### Material supplied
# # # # #

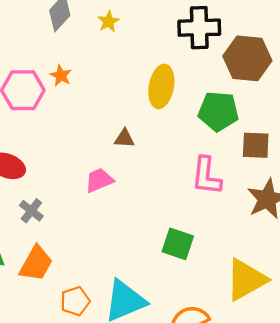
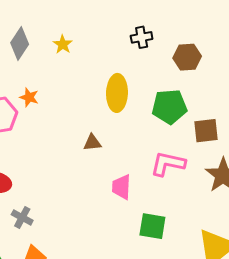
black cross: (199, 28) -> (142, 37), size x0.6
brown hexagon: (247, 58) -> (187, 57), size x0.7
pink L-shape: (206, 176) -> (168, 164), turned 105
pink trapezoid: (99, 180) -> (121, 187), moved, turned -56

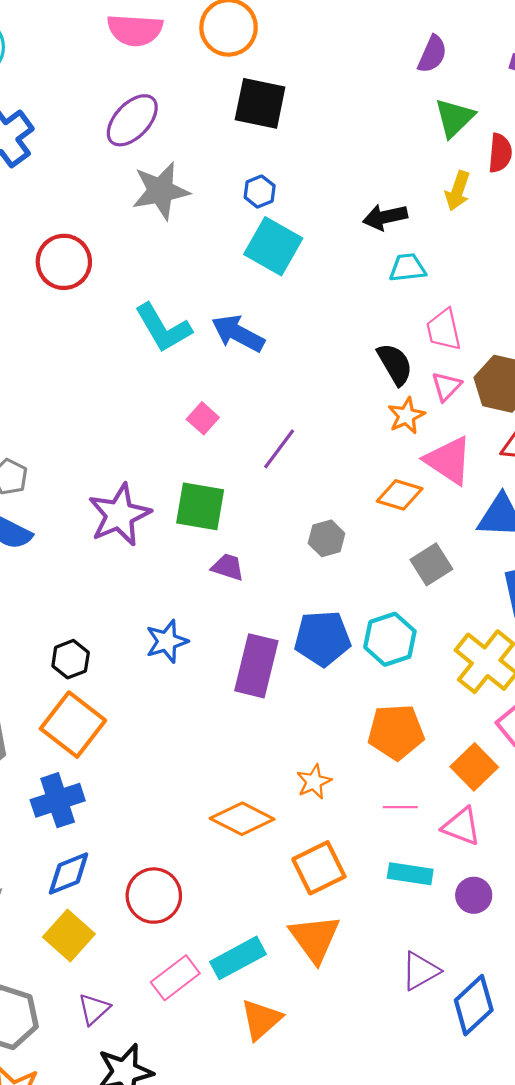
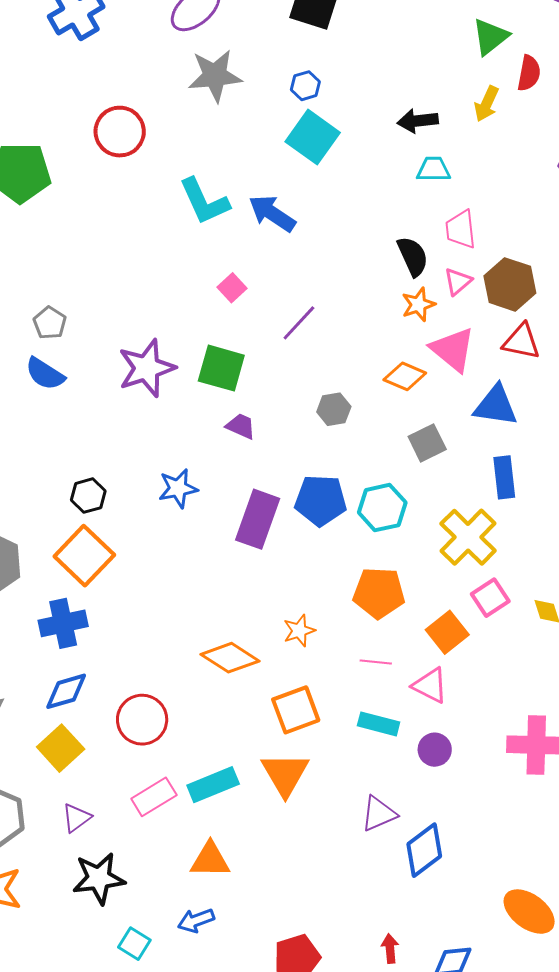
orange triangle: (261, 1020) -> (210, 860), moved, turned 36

# # # # #

Leave out the images and copy all remaining data word for word.

### Result of this task
black cross: (199, 28) -> (142, 37), size x0.6
brown hexagon: (247, 58) -> (187, 57), size x0.7
pink L-shape: (206, 176) -> (168, 164), turned 105
pink trapezoid: (99, 180) -> (121, 187), moved, turned -56

orange triangle: (261, 1020) -> (210, 860), moved, turned 36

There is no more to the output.